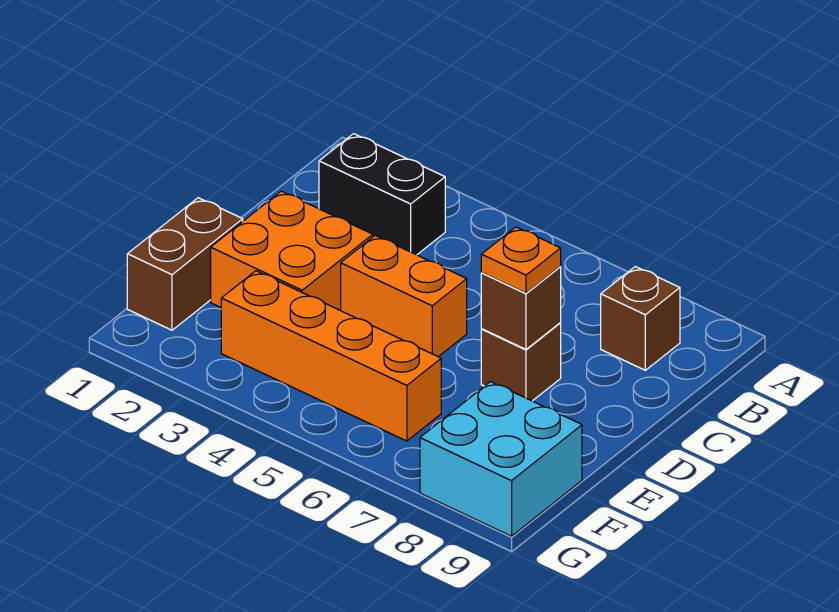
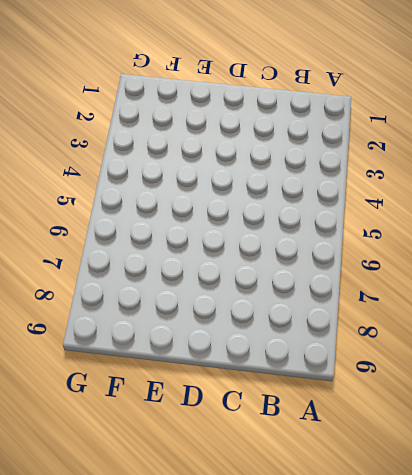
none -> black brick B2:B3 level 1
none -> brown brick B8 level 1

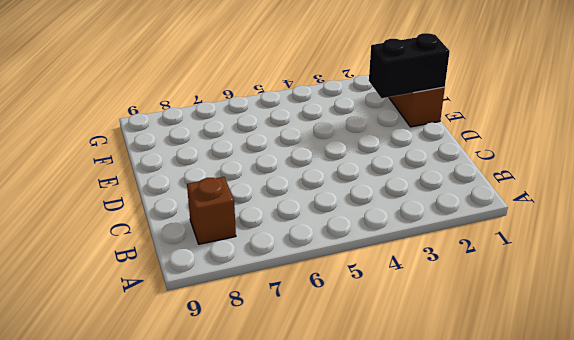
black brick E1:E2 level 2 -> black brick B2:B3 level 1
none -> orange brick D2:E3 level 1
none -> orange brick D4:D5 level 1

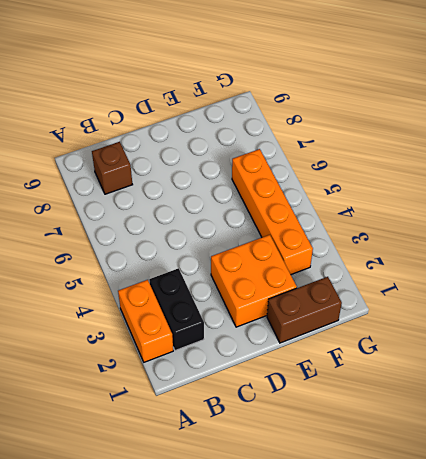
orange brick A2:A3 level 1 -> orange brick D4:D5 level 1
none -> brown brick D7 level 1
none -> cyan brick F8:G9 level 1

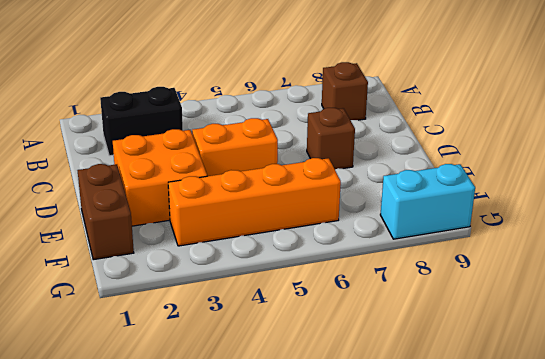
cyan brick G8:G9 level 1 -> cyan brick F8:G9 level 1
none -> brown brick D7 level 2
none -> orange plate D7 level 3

## What is expected
Give back every record precisely as it stands, without the images.

## Exercise response
none -> black brick B2:B3 level 1
none -> brown brick B8 level 1

black brick E1:E2 level 2 -> black brick B2:B3 level 1
none -> orange brick D2:E3 level 1
none -> orange brick D4:D5 level 1

orange brick A2:A3 level 1 -> orange brick D4:D5 level 1
none -> brown brick D7 level 1
none -> cyan brick F8:G9 level 1

cyan brick G8:G9 level 1 -> cyan brick F8:G9 level 1
none -> brown brick D7 level 2
none -> orange plate D7 level 3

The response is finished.